Supplied information:

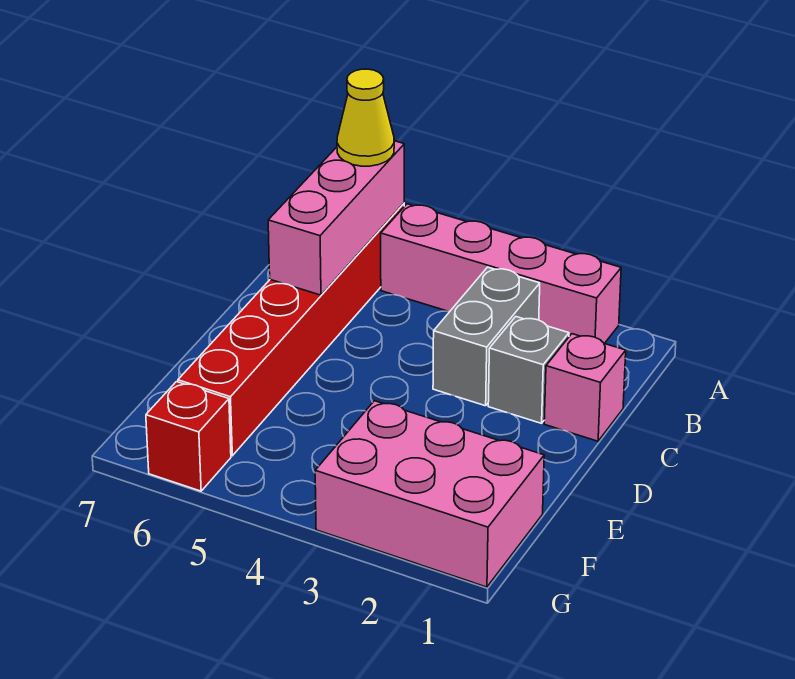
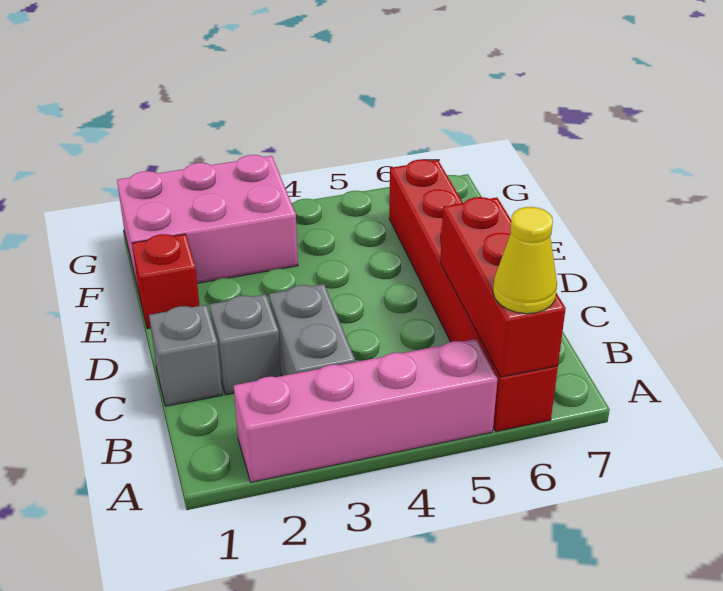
pink brick A6:C6 level 2 -> red brick A6:C6 level 2
pink brick C1 level 1 -> grey brick C1 level 1
red brick G6 level 1 -> red brick E1 level 1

Action item:
Your answer should be exactly the lines of the material above, starting at the one that holds "pink brick C1" and ending with the last.

Response for this exercise:
pink brick C1 level 1 -> grey brick C1 level 1
red brick G6 level 1 -> red brick E1 level 1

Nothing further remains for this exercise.